● PROBLEM REQUIREMENTS
Every record that follows should be copied exactly. No picture belongs in the copy.

● MATERIAL FOR THE TASK
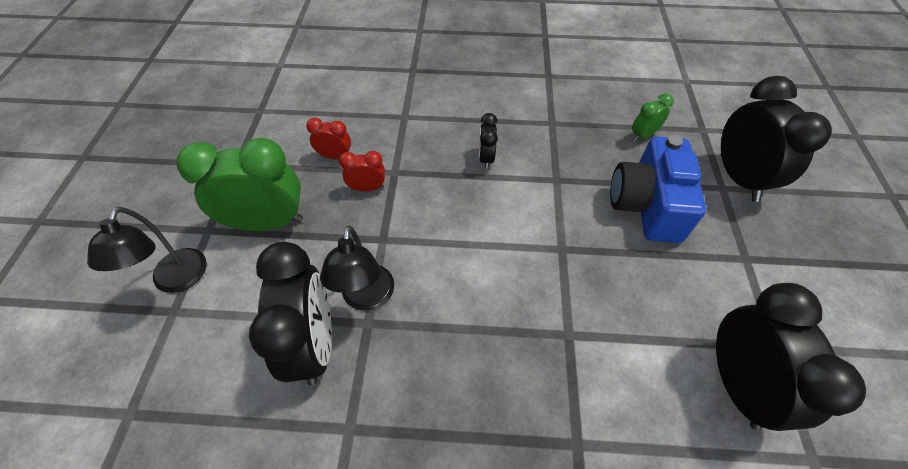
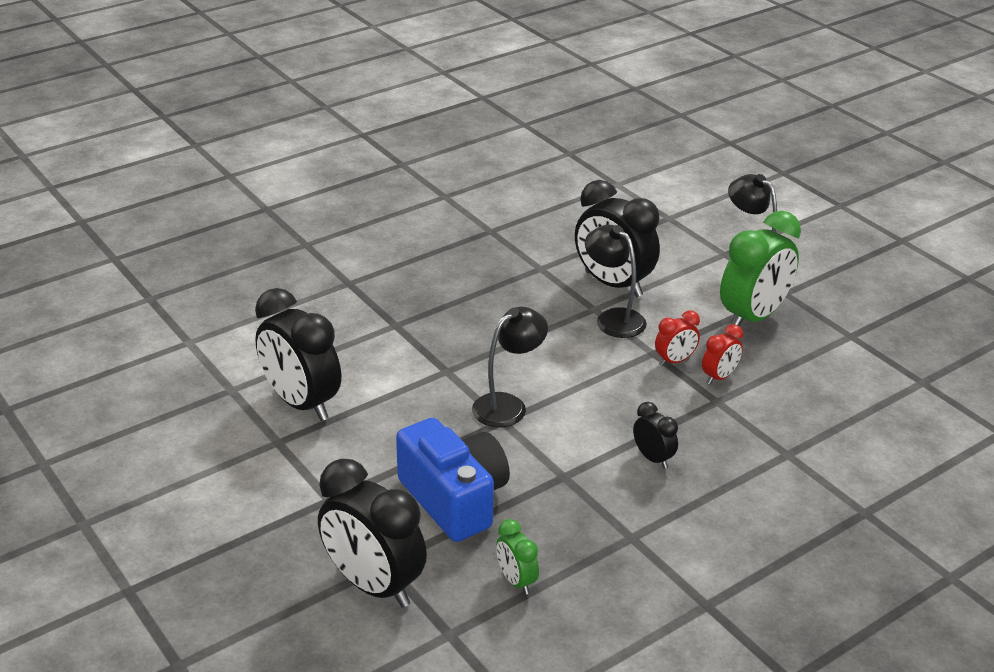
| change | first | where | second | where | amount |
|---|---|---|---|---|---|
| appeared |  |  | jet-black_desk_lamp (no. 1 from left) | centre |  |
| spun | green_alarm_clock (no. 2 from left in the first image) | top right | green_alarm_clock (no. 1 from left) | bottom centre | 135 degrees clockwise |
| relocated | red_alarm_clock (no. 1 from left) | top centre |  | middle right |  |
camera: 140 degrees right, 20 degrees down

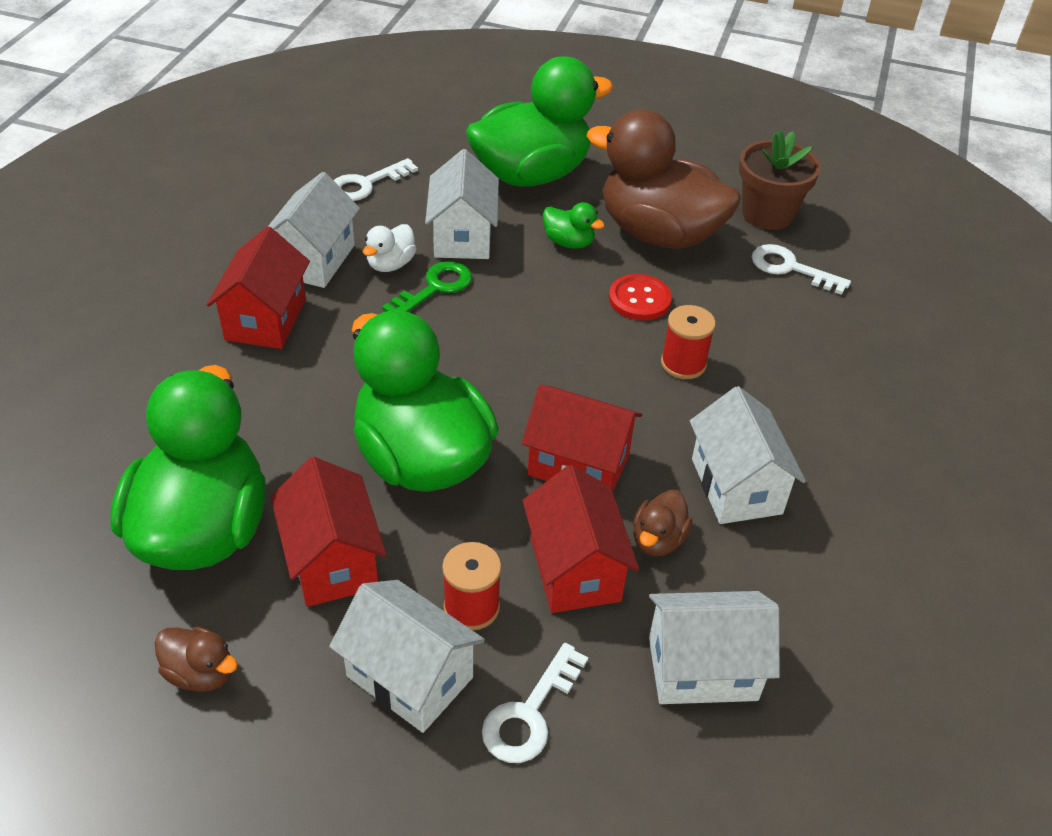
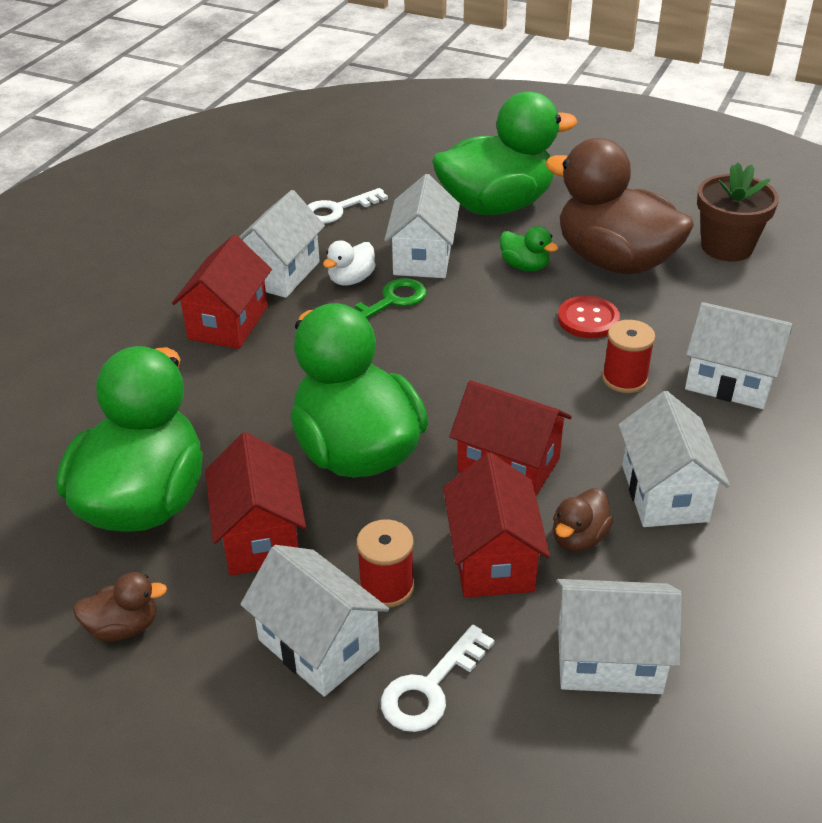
| change | first | where | second | where | amount |
|---|---|---|---|---|---|
| spun | brown_rubber_duck (no. 1 from left) | bottom left |  | bottom left | 45 degrees counterclockwise |
| appeared |  |  | white_house (no. 6 from left) | middle right |  |
| missing | white_key (no. 3 from left) | top right |  |  |  |
camera: 10 degrees right, 5 degrees down

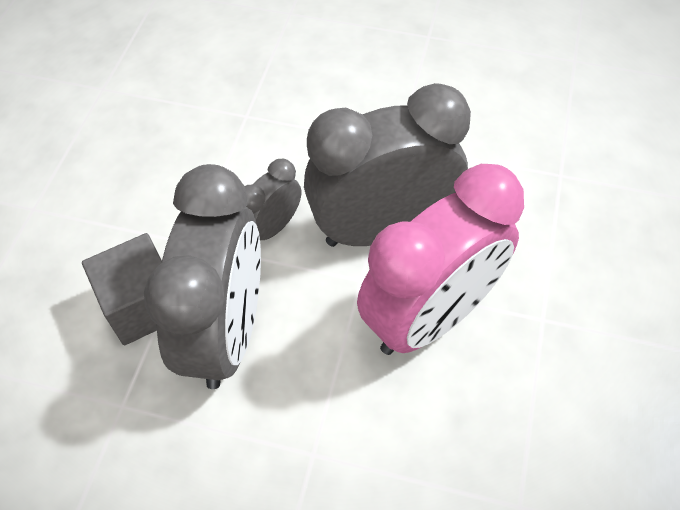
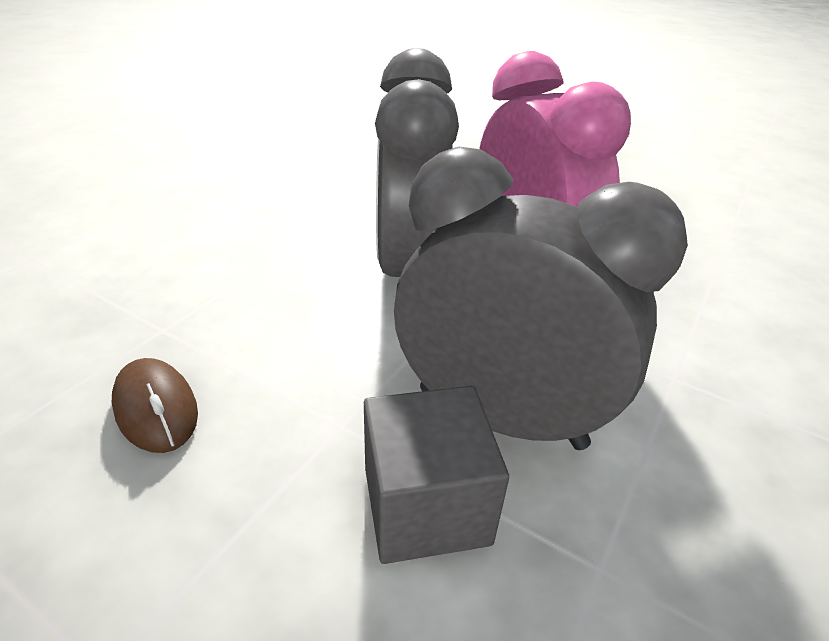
| change | first | where | second | where | amount |
|---|---|---|---|---|---|
| appeared |  |  | brown_PC_mouse | middle left |  |
| missing | gray_alarm_clock (no. 2 from left) | centre |  |  |  |
camera: 75 degrees left, 20 degrees down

● REPLY TO THE EXERCISE
| change | first | where | second | where | amount |
|---|---|---|---|---|---|
| appeared |  |  | jet-black_desk_lamp (no. 1 from left) | centre |  |
| spun | green_alarm_clock (no. 2 from left in the first image) | top right | green_alarm_clock (no. 1 from left) | bottom centre | 135 degrees clockwise |
| relocated | red_alarm_clock (no. 1 from left) | top centre |  | middle right |  |
camera: 140 degrees right, 20 degrees down

| change | first | where | second | where | amount |
|---|---|---|---|---|---|
| spun | brown_rubber_duck (no. 1 from left) | bottom left |  | bottom left | 45 degrees counterclockwise |
| appeared |  |  | white_house (no. 6 from left) | middle right |  |
| missing | white_key (no. 3 from left) | top right |  |  |  |
camera: 10 degrees right, 5 degrees down

| change | first | where | second | where | amount |
|---|---|---|---|---|---|
| appeared |  |  | brown_PC_mouse | middle left |  |
| missing | gray_alarm_clock (no. 2 from left) | centre |  |  |  |
camera: 75 degrees left, 20 degrees down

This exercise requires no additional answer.